--- START OF Entries supplied ---

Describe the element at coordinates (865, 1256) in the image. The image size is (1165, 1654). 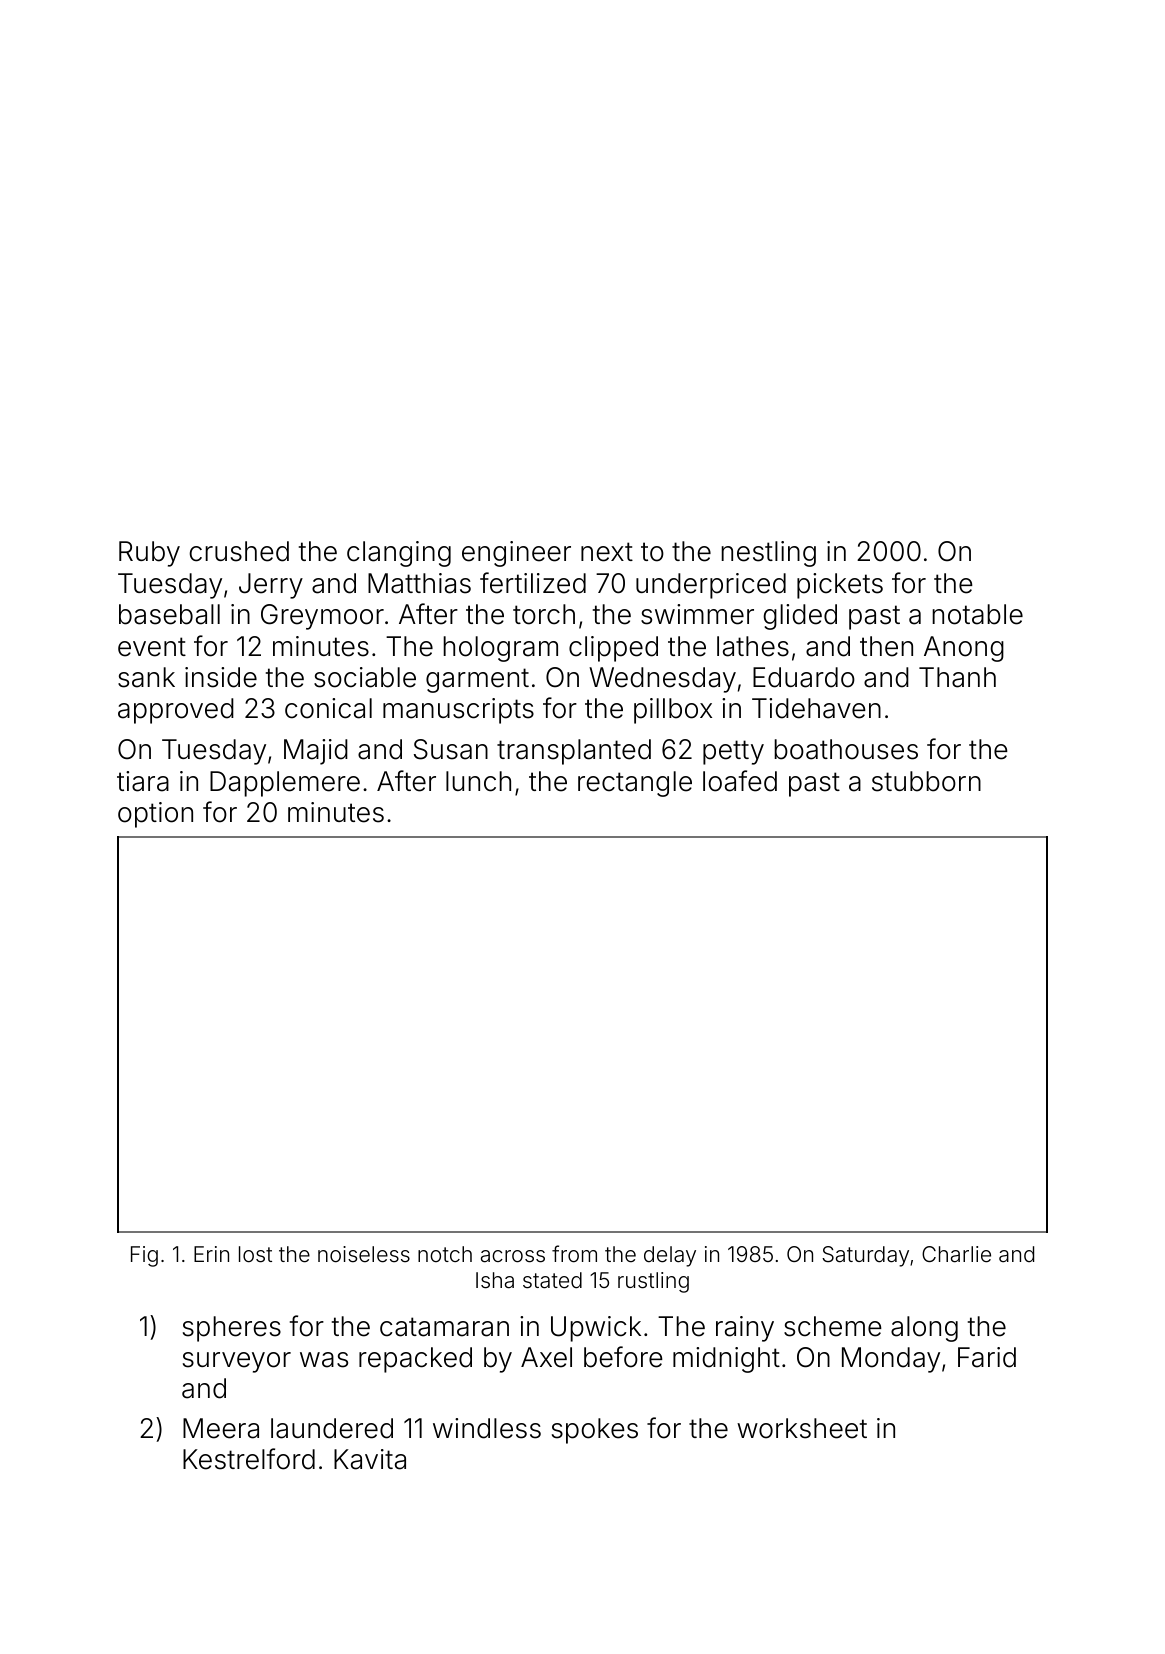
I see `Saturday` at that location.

--- END OF Entries supplied ---
--- START OF Entries supplied ---

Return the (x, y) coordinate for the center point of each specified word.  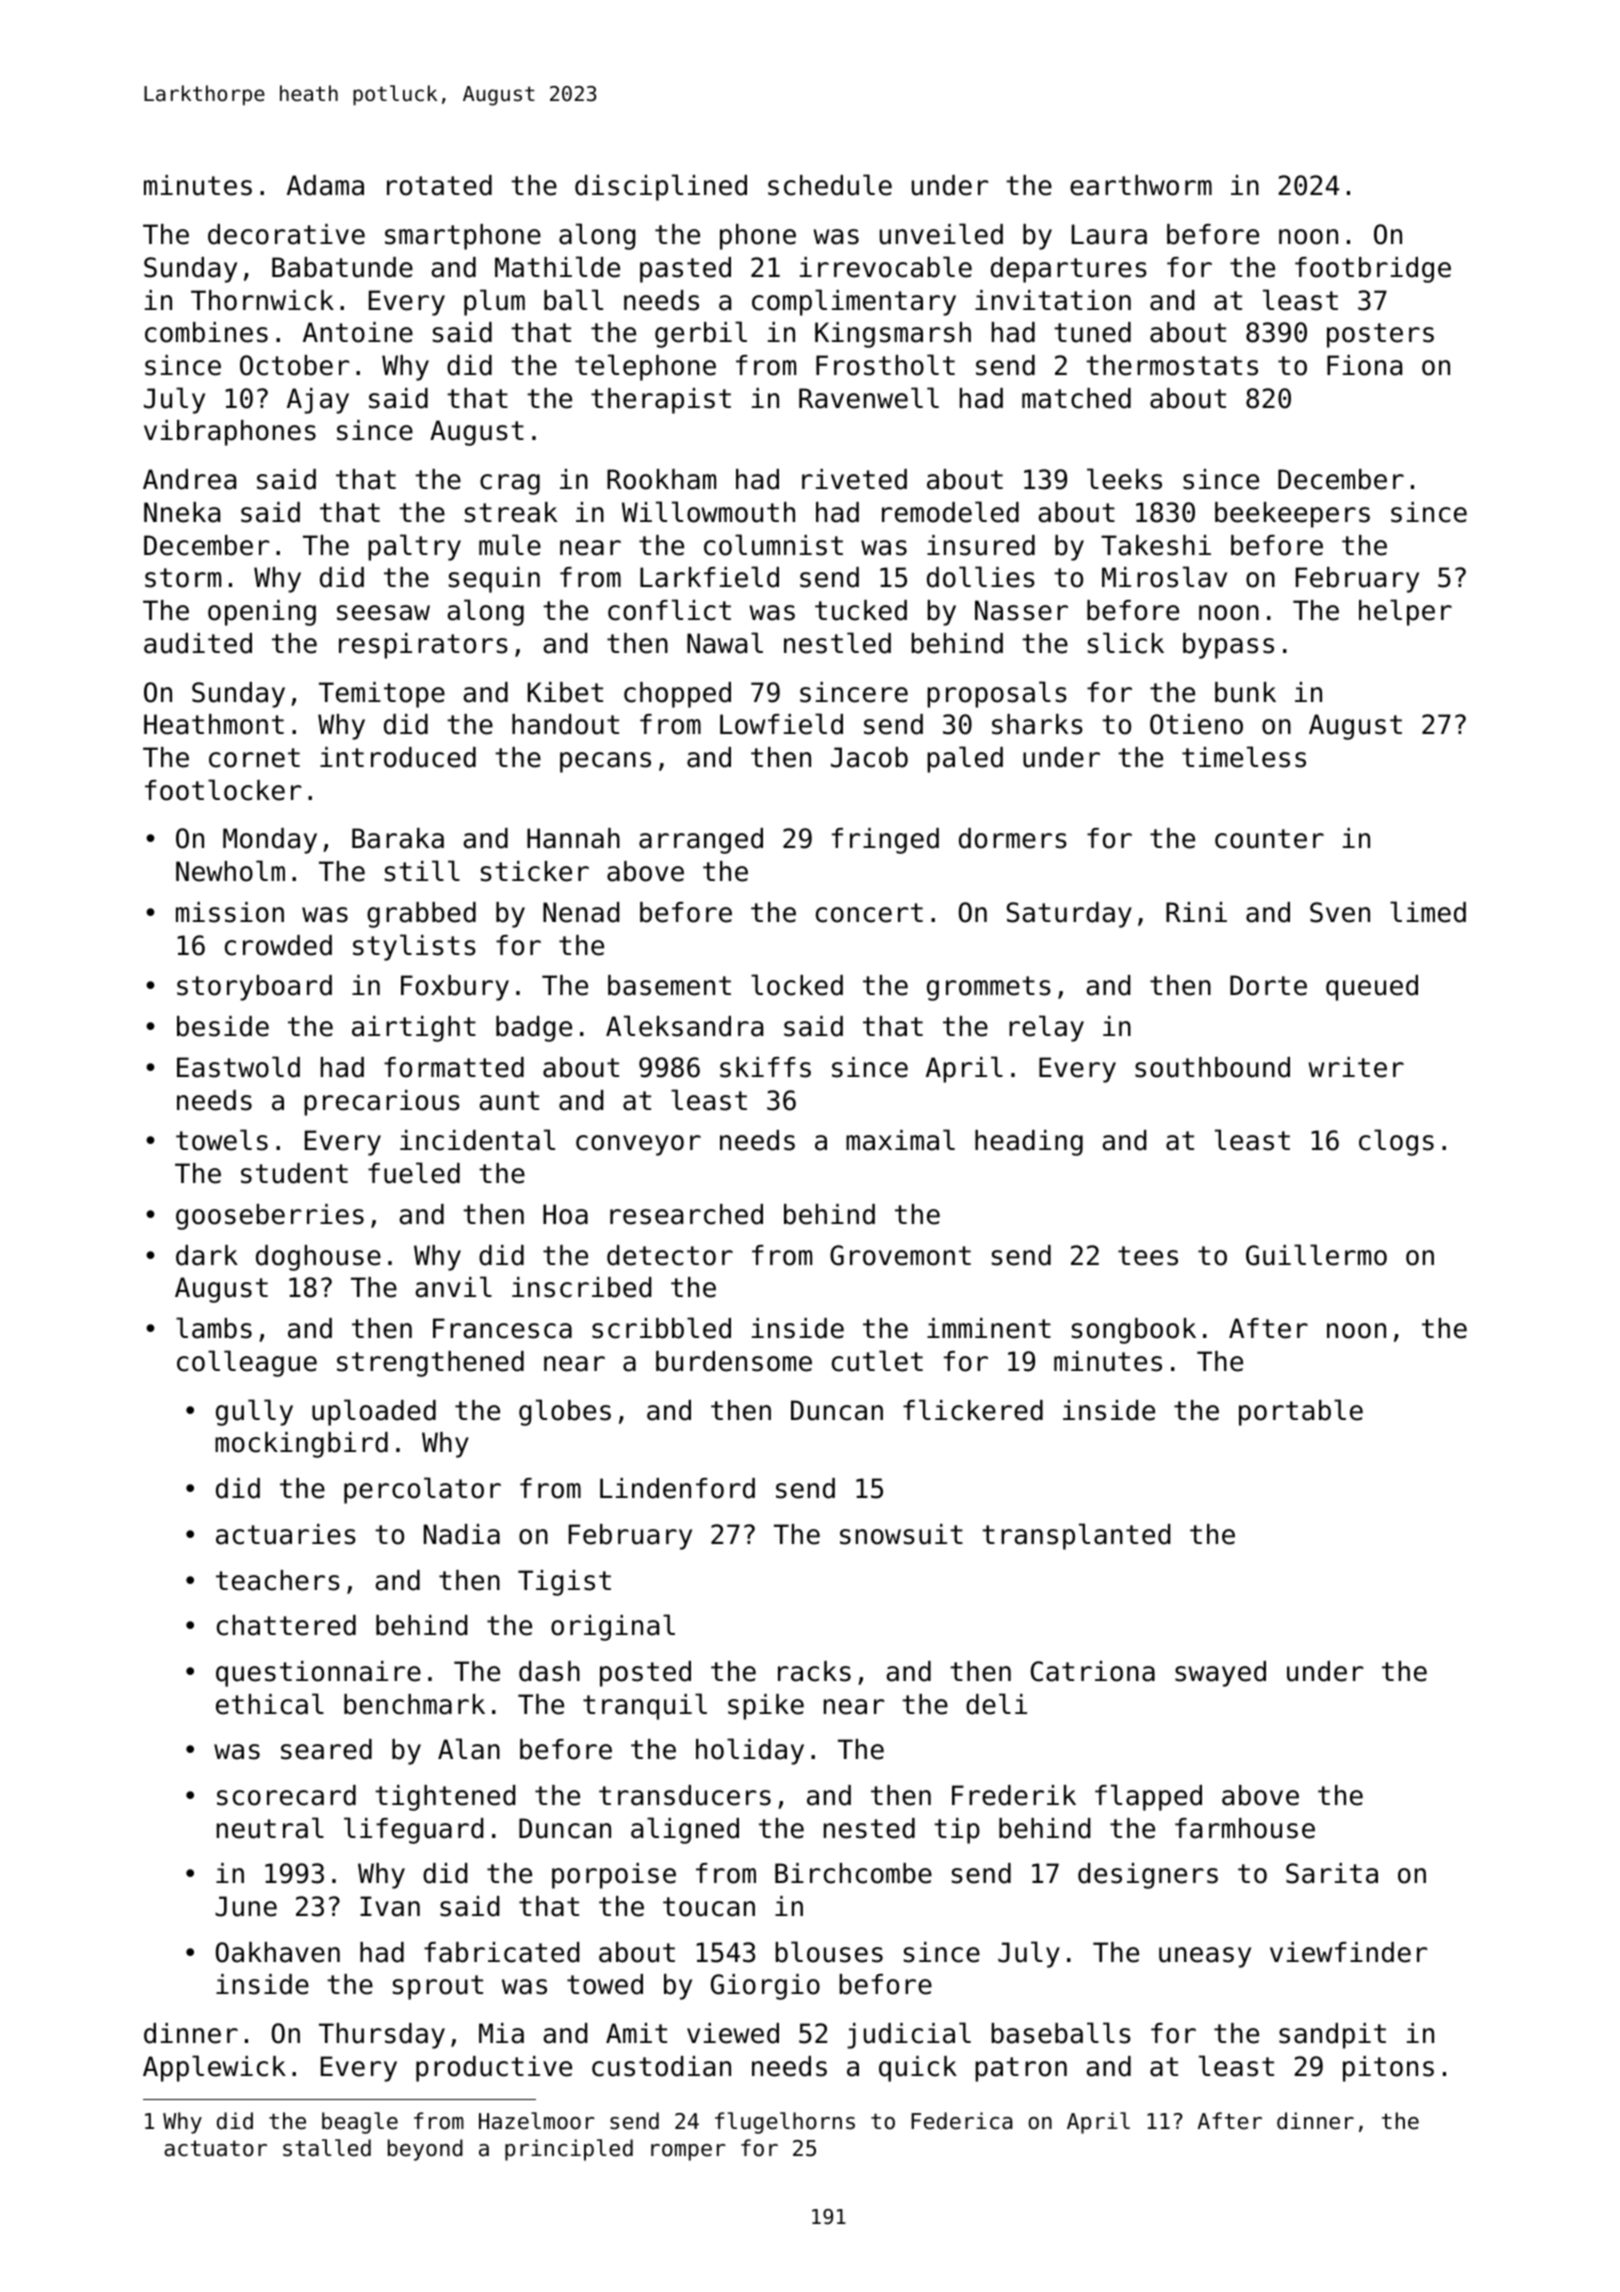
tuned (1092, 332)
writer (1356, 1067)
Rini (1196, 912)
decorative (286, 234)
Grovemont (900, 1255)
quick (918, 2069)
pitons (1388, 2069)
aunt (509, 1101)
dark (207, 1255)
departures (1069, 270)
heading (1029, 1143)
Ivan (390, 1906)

--- END OF Entries supplied ---
--- START OF Entries supplied ---

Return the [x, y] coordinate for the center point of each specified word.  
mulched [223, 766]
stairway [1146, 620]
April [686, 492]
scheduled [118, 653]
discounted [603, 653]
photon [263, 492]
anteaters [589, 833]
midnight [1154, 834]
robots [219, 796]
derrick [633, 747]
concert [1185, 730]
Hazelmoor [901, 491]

--- END OF Entries supplied ---

Request: Please transcribe the material starting with the line that contains "April [686, 492]" and going on through the line that contains "Hazelmoor [901, 491]", both of those lines included.

Result of the exercise:
April [686, 492]
scheduled [118, 653]
discounted [603, 653]
photon [263, 492]
anteaters [589, 833]
midnight [1154, 834]
robots [219, 796]
derrick [633, 747]
concert [1185, 730]
Hazelmoor [901, 491]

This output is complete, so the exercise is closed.